> _WHAT YOU NEED TO DO_
Range to copy from the entries below: the line containing "(570, 231) = (604, 190): red" through the line containing "(826, 565) = (459, 724): white", inclusive. Retype only those lines, exactly, without any images.

> _INPUT MATERIAL_
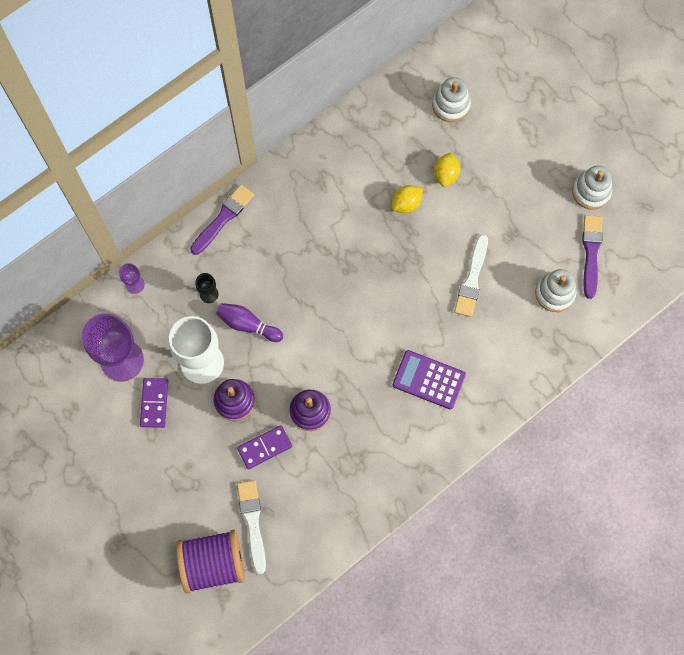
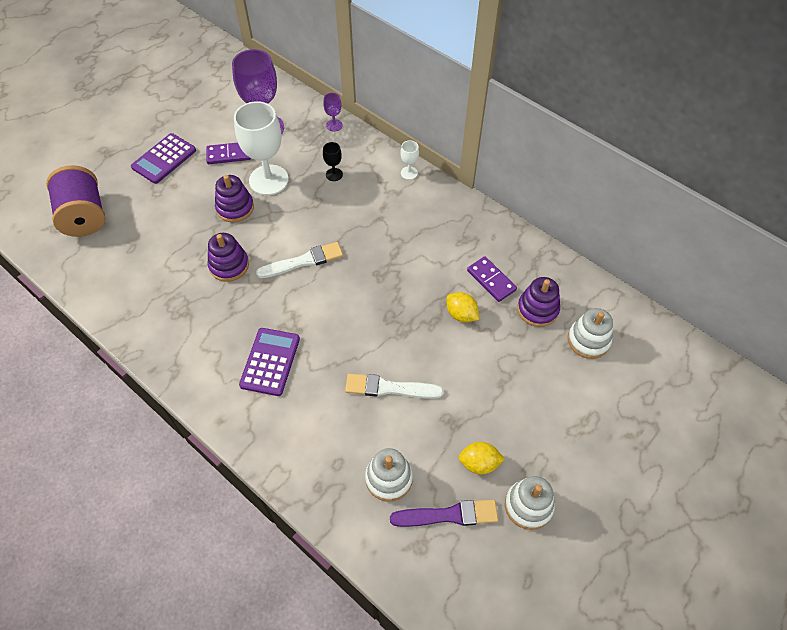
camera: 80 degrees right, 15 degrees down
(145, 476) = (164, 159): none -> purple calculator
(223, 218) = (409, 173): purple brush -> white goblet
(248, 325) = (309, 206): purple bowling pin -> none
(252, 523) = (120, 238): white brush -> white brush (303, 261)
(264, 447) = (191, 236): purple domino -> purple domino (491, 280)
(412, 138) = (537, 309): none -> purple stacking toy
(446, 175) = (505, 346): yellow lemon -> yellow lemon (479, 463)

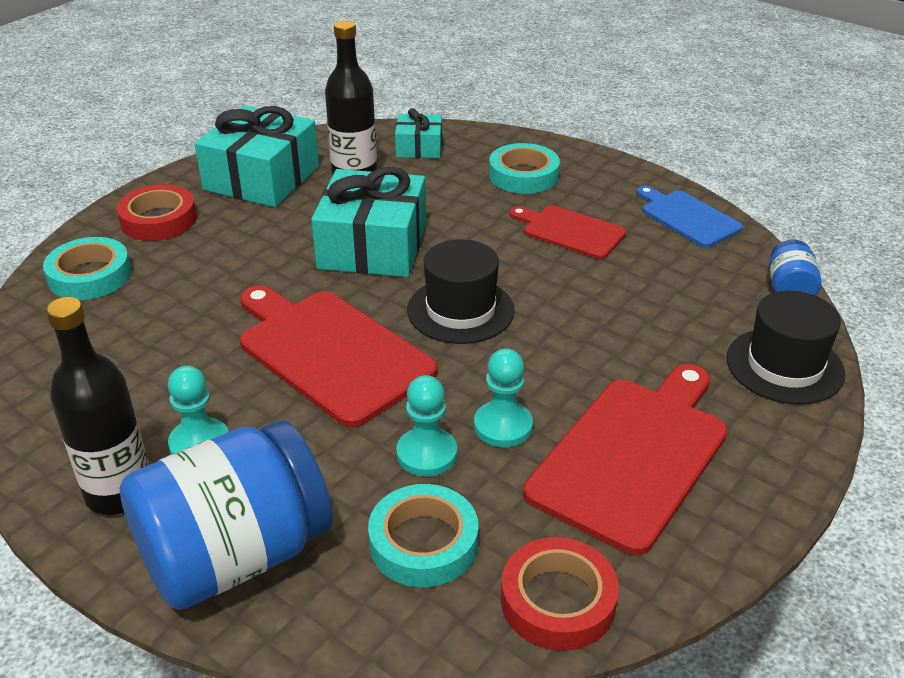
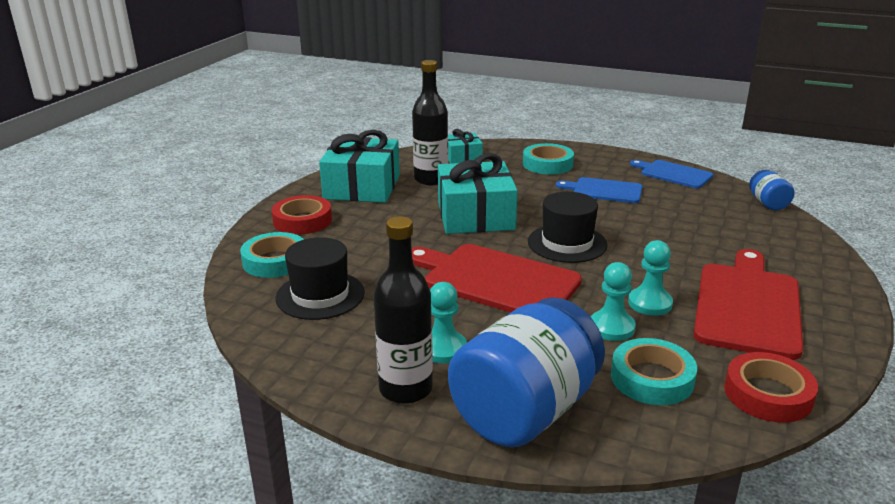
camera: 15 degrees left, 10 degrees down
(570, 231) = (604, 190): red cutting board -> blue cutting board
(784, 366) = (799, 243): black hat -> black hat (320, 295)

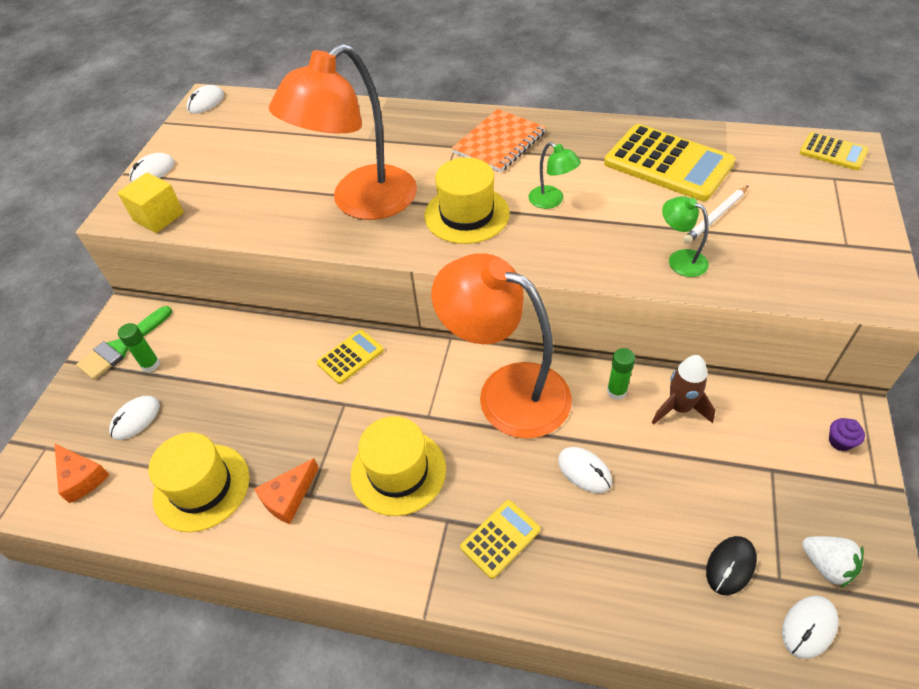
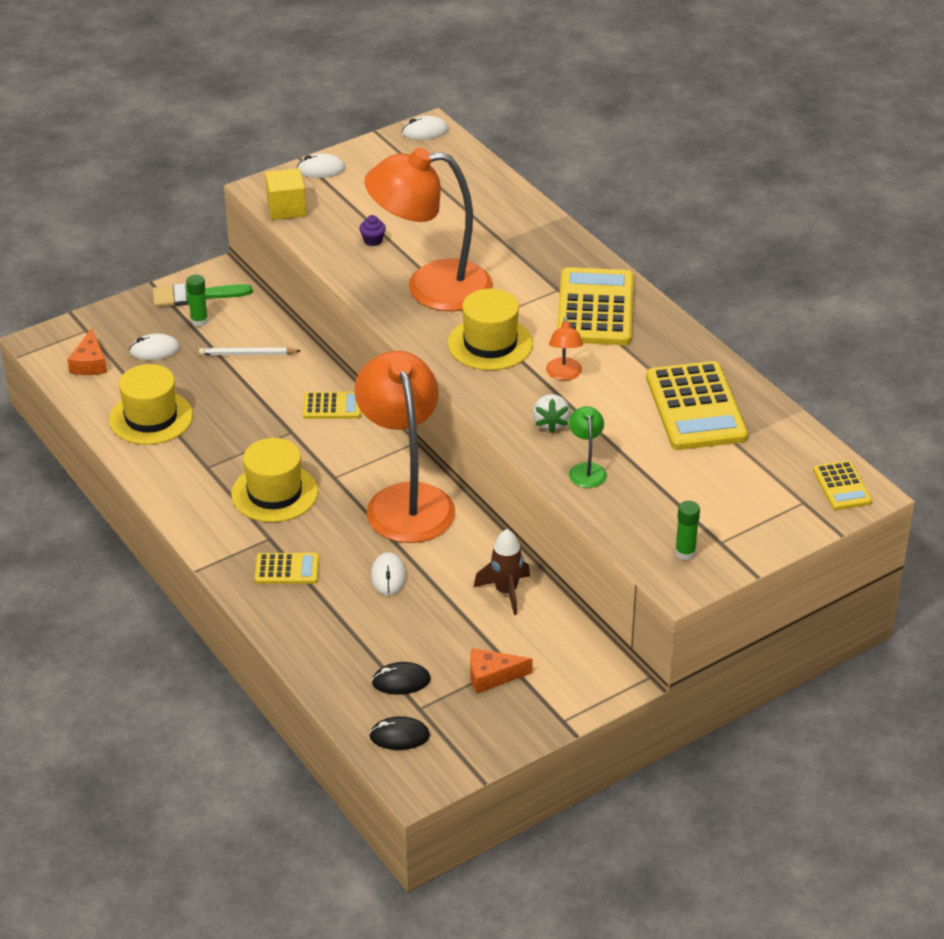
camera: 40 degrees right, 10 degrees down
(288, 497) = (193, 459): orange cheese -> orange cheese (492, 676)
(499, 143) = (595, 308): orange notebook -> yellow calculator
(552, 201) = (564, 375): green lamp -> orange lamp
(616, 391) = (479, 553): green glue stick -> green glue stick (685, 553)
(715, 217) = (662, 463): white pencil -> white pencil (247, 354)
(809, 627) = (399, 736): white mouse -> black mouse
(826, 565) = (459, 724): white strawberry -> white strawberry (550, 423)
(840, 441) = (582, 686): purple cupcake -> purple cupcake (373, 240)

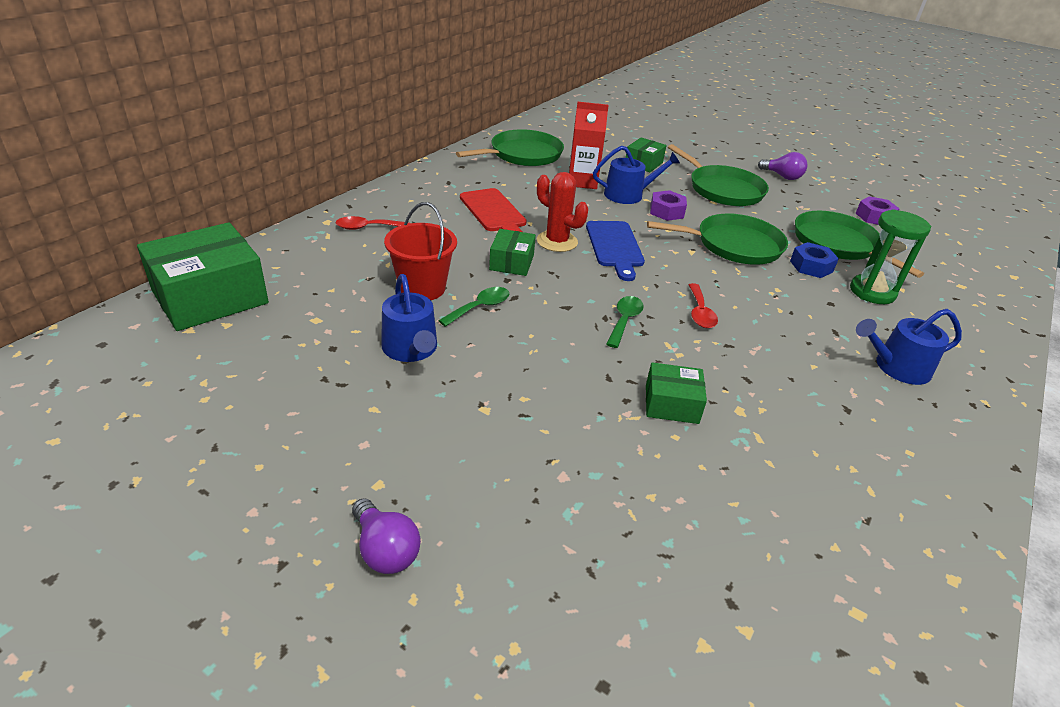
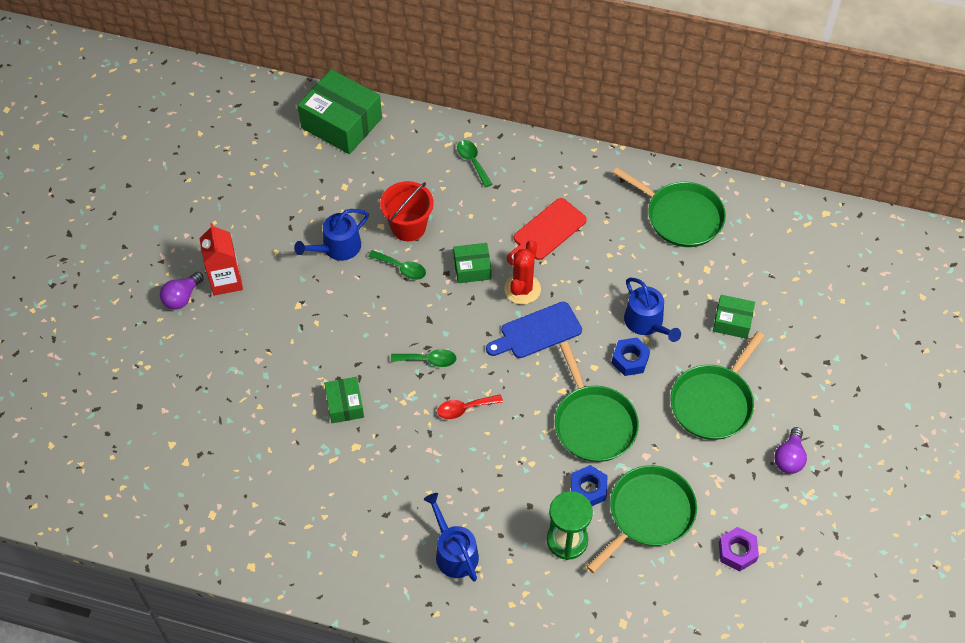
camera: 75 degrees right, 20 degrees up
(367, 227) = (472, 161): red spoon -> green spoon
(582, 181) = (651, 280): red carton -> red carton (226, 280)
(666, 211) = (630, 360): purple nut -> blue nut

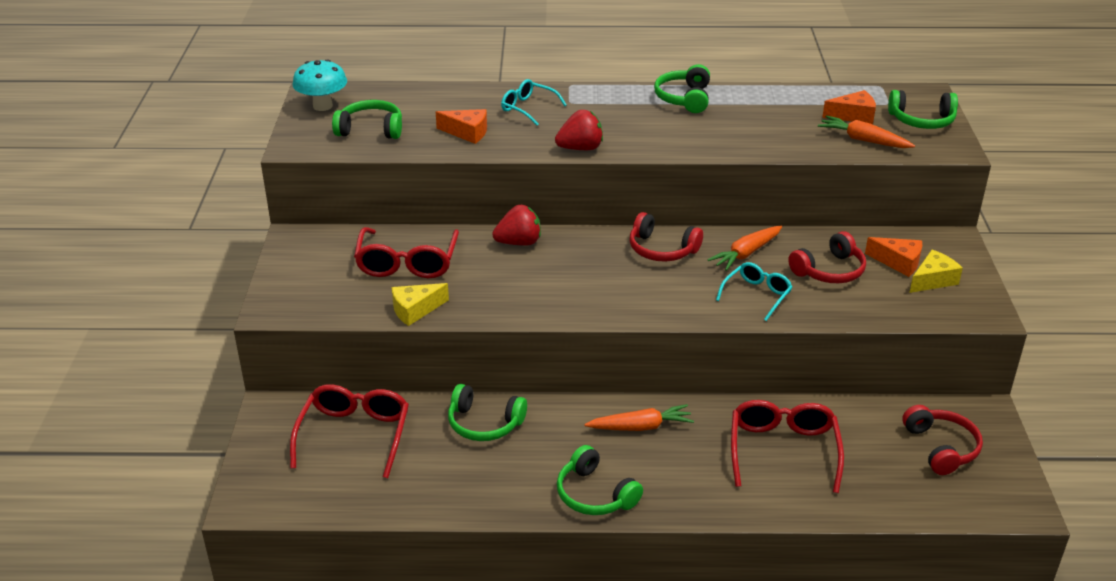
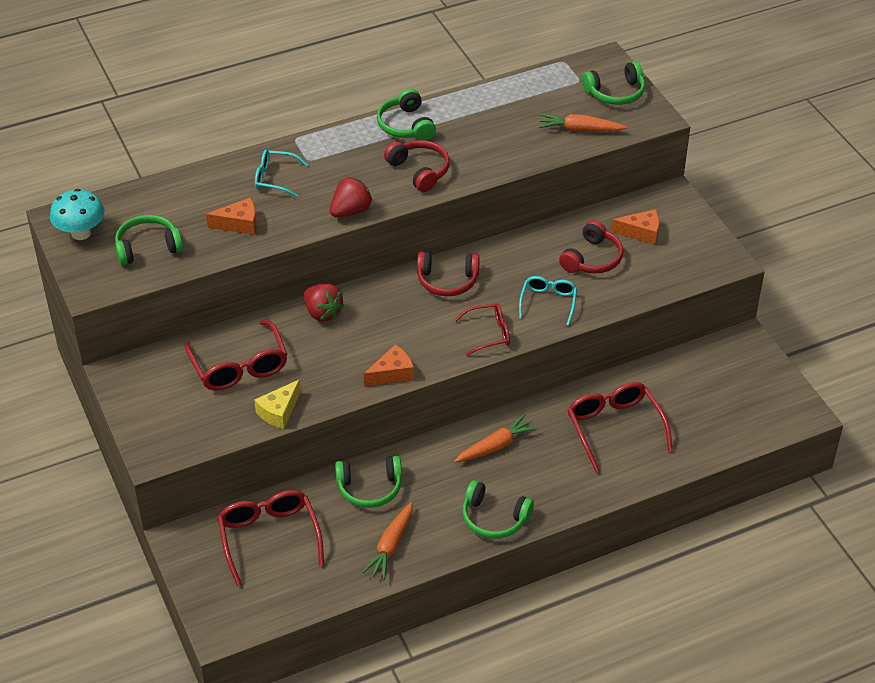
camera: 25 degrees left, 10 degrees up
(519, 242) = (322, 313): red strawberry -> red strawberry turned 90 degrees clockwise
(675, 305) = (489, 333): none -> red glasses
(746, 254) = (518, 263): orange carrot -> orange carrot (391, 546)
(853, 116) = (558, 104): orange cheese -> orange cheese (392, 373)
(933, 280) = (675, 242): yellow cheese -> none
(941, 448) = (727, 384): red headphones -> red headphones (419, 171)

> _EXERCISE OUTPUT_
(570, 231) = (604, 190): red cutting board -> blue cutting board
(784, 366) = (799, 243): black hat -> black hat (320, 295)

camera: 40 degrees right, 10 degrees down
(288, 497) = (193, 459): orange cheese -> orange cheese (492, 676)
(499, 143) = (595, 308): orange notebook -> yellow calculator
(552, 201) = (564, 375): green lamp -> orange lamp
(616, 391) = (479, 553): green glue stick -> green glue stick (685, 553)
(715, 217) = (662, 463): white pencil -> white pencil (247, 354)
(809, 627) = (399, 736): white mouse -> black mouse
(826, 565) = (459, 724): white strawberry -> white strawberry (550, 423)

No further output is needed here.